INPUT
>>>>>

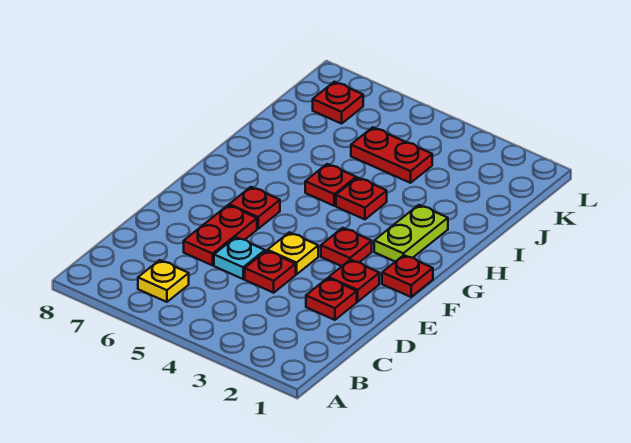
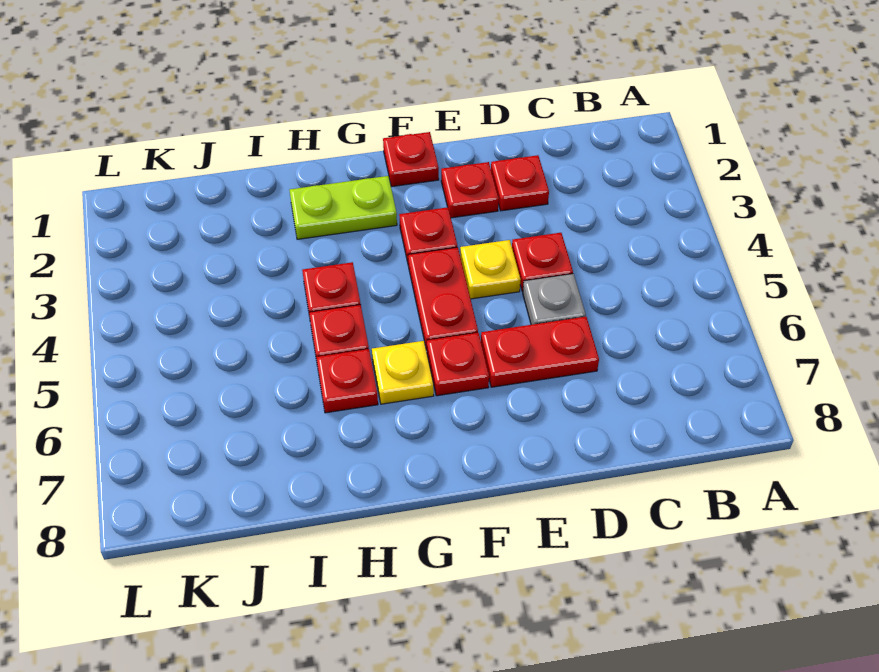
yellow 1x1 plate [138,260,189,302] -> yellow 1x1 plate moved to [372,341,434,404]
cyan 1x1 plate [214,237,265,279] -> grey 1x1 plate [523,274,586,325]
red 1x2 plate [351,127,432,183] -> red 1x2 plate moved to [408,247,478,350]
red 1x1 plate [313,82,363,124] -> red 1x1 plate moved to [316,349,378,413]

<<<<<
>>>>>

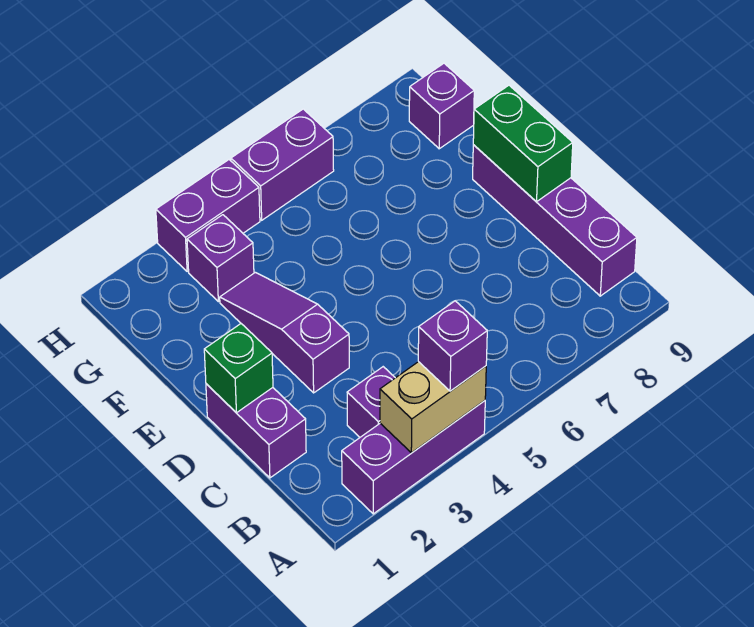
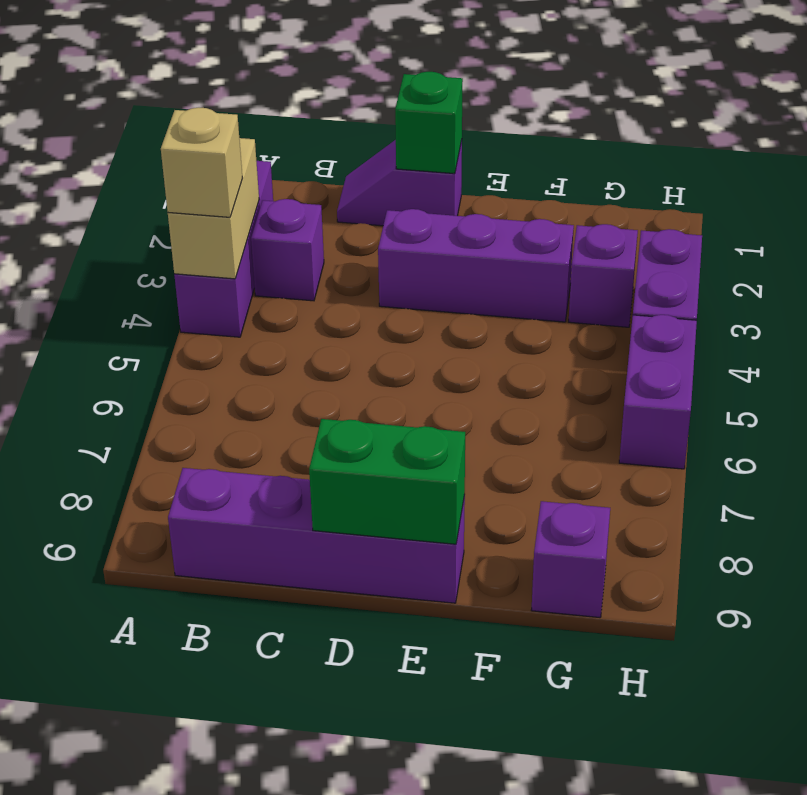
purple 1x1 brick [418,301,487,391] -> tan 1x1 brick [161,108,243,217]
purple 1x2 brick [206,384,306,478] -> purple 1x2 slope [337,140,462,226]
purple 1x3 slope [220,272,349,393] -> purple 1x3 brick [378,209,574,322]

<<<<<
>>>>>

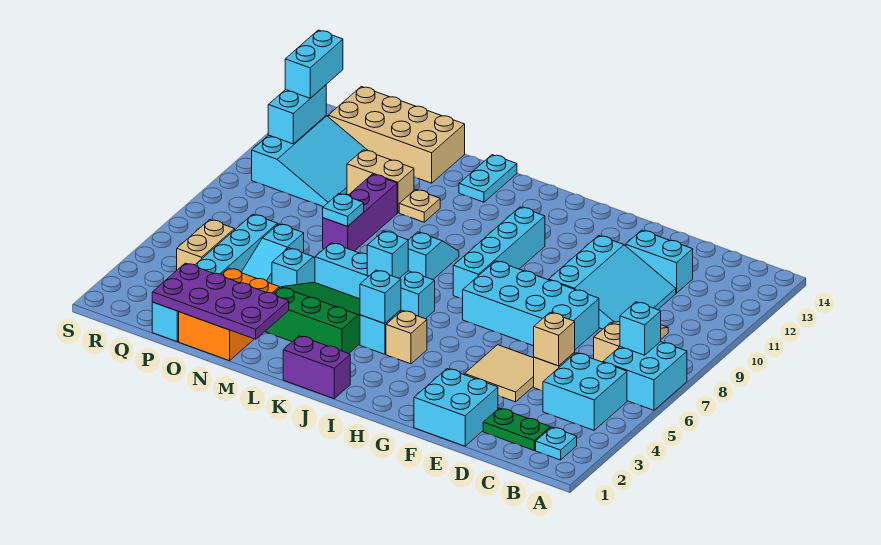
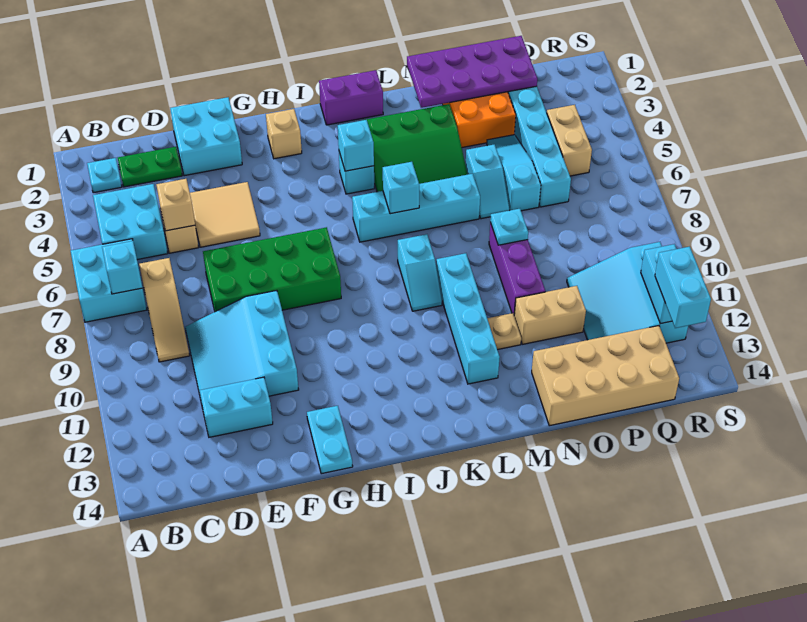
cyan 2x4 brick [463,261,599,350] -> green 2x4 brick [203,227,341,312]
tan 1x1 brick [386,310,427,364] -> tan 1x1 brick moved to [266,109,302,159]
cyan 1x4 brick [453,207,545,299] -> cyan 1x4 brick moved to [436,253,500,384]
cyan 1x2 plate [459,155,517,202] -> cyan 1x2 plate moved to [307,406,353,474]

<<<<<

WHAT YOU WILL DO
With the line holding "purple 1x2 brick" as the first and the line holding "purple 1x3 slope" as the last, please transcribe exactly the lines of the material above in that range and nothing else.

RESULT OF THE TASK
purple 1x2 brick [206,384,306,478] -> purple 1x2 slope [337,140,462,226]
purple 1x3 slope [220,272,349,393] -> purple 1x3 brick [378,209,574,322]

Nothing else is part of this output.